### DATA EXTRACT
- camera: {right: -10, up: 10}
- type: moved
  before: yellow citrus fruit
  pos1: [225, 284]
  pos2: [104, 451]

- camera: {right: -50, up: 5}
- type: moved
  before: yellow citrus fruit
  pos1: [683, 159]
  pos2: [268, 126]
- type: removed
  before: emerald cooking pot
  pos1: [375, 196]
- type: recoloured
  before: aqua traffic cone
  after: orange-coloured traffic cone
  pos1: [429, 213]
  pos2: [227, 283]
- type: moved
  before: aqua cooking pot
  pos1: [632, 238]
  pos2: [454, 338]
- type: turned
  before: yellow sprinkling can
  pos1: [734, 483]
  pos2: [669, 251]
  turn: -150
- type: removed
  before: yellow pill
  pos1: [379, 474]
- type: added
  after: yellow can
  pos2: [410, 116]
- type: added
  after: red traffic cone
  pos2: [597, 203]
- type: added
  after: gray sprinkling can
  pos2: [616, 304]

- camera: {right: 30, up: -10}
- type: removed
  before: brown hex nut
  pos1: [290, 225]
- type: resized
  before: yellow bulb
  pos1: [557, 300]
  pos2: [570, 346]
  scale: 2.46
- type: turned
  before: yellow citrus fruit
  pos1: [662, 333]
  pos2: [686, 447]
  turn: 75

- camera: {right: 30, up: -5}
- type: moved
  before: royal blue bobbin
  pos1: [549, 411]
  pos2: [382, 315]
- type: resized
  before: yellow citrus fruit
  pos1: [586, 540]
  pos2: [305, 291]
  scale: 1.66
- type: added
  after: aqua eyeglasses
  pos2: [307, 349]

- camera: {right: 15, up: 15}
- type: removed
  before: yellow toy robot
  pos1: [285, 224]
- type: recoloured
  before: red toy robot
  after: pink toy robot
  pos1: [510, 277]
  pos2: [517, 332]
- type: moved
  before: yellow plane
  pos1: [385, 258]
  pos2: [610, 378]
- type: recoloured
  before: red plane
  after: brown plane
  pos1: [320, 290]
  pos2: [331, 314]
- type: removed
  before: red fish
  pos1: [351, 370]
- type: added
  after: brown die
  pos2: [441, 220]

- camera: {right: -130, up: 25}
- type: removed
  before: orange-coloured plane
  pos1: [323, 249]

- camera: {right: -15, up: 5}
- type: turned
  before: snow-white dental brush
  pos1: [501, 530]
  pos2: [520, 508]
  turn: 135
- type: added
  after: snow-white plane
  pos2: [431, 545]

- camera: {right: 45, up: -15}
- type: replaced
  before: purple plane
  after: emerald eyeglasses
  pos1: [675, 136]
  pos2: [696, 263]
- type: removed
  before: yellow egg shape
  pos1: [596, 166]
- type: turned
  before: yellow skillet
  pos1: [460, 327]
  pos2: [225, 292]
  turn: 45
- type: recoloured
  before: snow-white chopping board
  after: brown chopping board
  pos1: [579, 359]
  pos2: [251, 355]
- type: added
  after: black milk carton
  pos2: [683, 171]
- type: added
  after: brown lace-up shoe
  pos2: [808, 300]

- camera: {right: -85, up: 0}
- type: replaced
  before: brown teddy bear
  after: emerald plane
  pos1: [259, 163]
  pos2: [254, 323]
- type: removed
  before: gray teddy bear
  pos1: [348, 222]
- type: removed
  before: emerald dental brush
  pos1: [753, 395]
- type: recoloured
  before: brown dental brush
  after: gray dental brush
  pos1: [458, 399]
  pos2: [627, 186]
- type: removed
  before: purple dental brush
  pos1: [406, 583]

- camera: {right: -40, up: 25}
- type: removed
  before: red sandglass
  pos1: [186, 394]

### TASK DESCRIPTION
Give back only the lines from the one containing "before: yellow egg shape" through the final line of the entries above, exactly as written, both included.

### WRITTEN RESPONSE
  before: yellow egg shape
  pos1: [596, 166]
- type: turned
  before: yellow skillet
  pos1: [460, 327]
  pos2: [225, 292]
  turn: 45
- type: recoloured
  before: snow-white chopping board
  after: brown chopping board
  pos1: [579, 359]
  pos2: [251, 355]
- type: added
  after: black milk carton
  pos2: [683, 171]
- type: added
  after: brown lace-up shoe
  pos2: [808, 300]

- camera: {right: -85, up: 0}
- type: replaced
  before: brown teddy bear
  after: emerald plane
  pos1: [259, 163]
  pos2: [254, 323]
- type: removed
  before: gray teddy bear
  pos1: [348, 222]
- type: removed
  before: emerald dental brush
  pos1: [753, 395]
- type: recoloured
  before: brown dental brush
  after: gray dental brush
  pos1: [458, 399]
  pos2: [627, 186]
- type: removed
  before: purple dental brush
  pos1: [406, 583]

- camera: {right: -40, up: 25}
- type: removed
  before: red sandglass
  pos1: [186, 394]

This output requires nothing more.